▶ [TO DO] Which lines below contain the string "inside", with case counting? Pull out each of them.

# SUPPLIED ENTRIES start

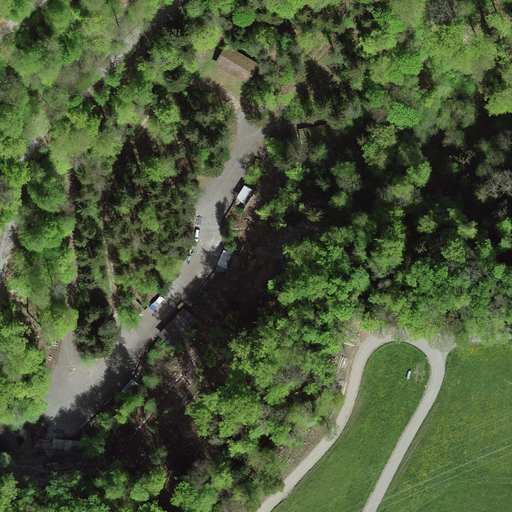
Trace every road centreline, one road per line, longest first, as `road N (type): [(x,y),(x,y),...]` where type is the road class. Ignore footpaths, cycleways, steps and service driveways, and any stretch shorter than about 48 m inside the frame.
road 1 (residential): [(257,511),(337,426),(368,341),(401,329),(432,344),(437,372),(367,511)]
road 2 (residential): [(174,0),(135,32),(40,140),(0,282)]
road 3 (track): [(188,82),(150,107),(106,188),(121,323)]
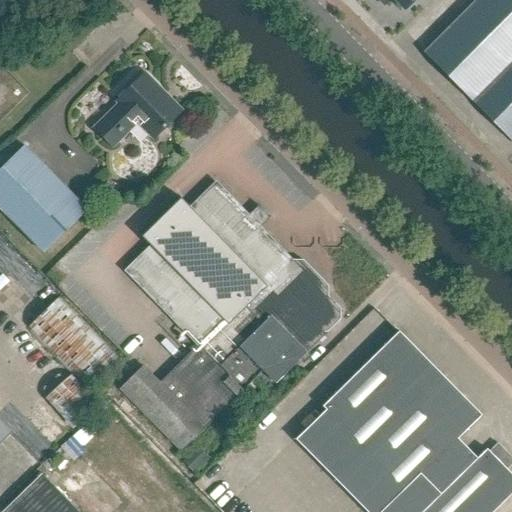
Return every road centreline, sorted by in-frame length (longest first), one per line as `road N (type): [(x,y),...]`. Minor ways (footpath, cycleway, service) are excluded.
road 1 (unclassified): [(511,367),(149,0)]
road 2 (secondary): [(511,216),(300,0)]
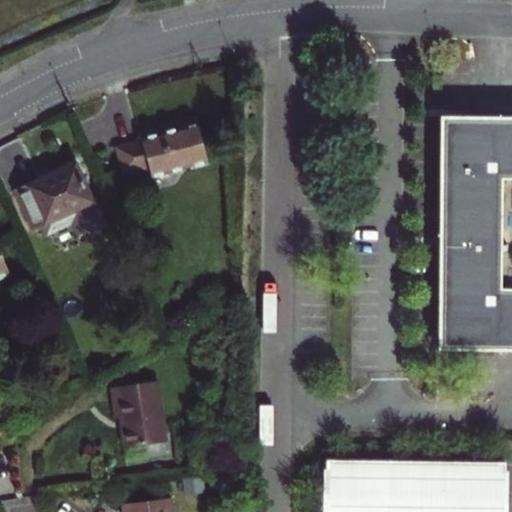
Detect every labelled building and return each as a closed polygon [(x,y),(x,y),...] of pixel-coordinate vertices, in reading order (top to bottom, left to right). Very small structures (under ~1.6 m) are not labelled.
[(511,114),(443,114),(441,347),(511,347),(511,114)] [(207,152),(198,122),(116,144),(123,170),(149,163),(150,167),(207,152)] [(79,231),(102,221),(74,160),(15,187),(33,226),(46,219),(50,228),(73,218),(79,231)] [(125,382),(127,397),(160,392),(158,377),(125,382)] [(167,438),(160,392),(127,397),(113,399),(116,415),(120,415),(125,445),(167,438)] [(505,511),(507,457),(329,455),(328,511),(505,511)] [(175,493),(125,501),(126,511),(173,511),(174,511),(177,511),(175,493)]
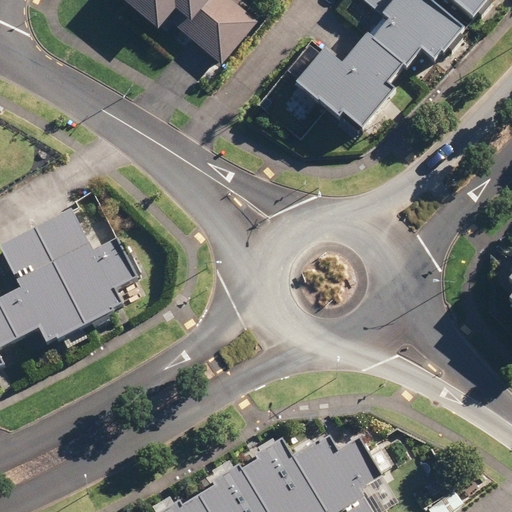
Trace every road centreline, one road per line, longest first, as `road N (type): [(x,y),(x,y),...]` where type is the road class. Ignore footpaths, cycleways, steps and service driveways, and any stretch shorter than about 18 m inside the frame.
road 1 (residential): [(311,345),(0,504)]
road 2 (residential): [(0,457),(205,344),(257,284)]
road 3 (residential): [(352,218),(453,149),(511,84)]
road 4 (residential): [(316,0),(182,159)]
road 5 (residential): [(0,52),(147,135)]
road 6 (residential): [(147,135),(0,217)]
road 7 (residential): [(511,155),(393,275)]
road 8 (residential): [(262,263),(182,159)]
road 9 (residential): [(182,159),(297,220)]
road 10 (residential): [(355,342),(381,364),(465,392)]
road 11 (residential): [(395,294),(434,334),(465,392)]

# SUPPLIED ENTRIES end

▶ [ANSWER FOR THE TASK]
Trace every road centreline, one road per line, longest first, as `road N (type): [(x,y),(x,y),...]` where type is the road class. Ignore footpaths, cycleways, steps and service driveways, and any stretch shorter than about 48 m inside the frame.
Trace every road centreline, one road per line, longest first, as `road N (type): [(x,y),(x,y),...]` where type is the road class. Ignore footpaths, cycleways, steps and service driveways, and any stretch shorter than about 18 m inside the frame.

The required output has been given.